Task brief → Across all the entries, how many lines hold "czarny"? Answer with that number and nothing else.

Provided records →

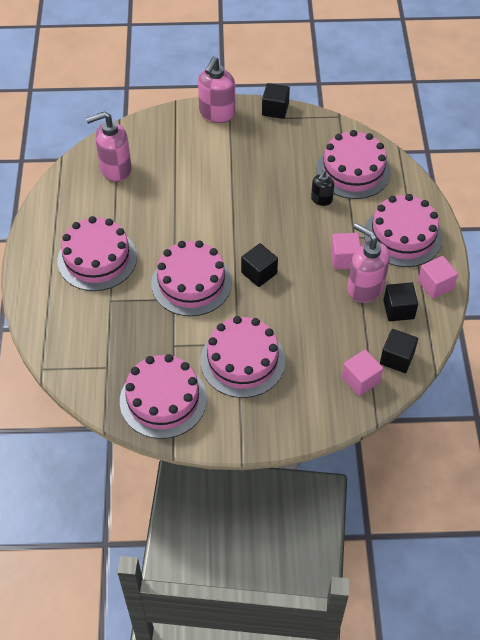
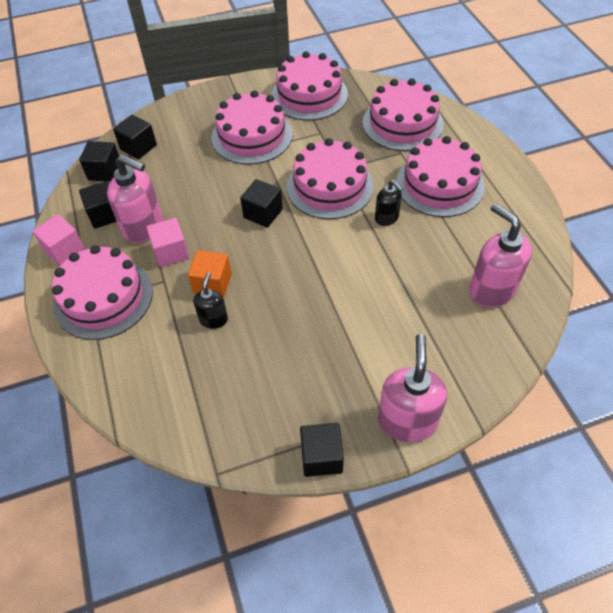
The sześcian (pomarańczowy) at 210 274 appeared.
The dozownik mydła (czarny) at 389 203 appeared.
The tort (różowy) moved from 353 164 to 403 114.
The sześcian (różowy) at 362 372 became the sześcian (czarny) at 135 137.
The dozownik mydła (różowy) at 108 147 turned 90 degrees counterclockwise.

Answer to this problem → 2